SUPPLIED MATERIAL:
※

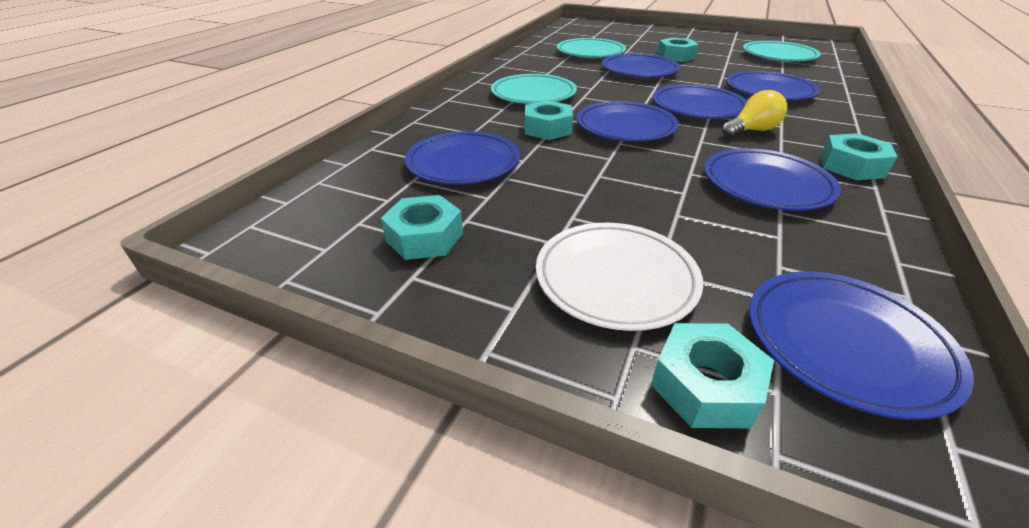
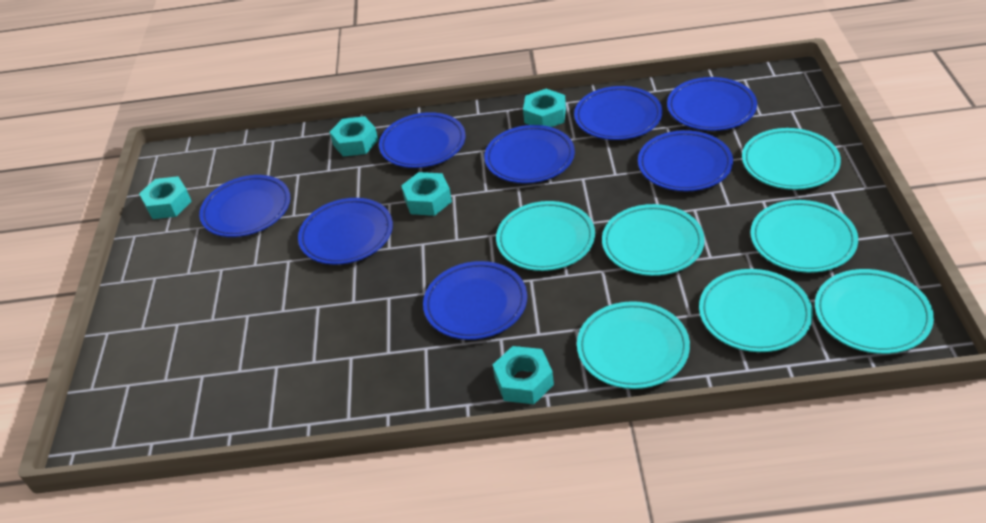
blue plate: 7 -> 8
turquoise plate: 3 -> 7
white plate: 1 -> 0
yellow light bulb: 1 -> 0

※

WHAT THE EXERCISE ASKS:
Go through the data and return each line where the word "plate" appears.

RESULT:
blue plate: 7 -> 8
turquoise plate: 3 -> 7
white plate: 1 -> 0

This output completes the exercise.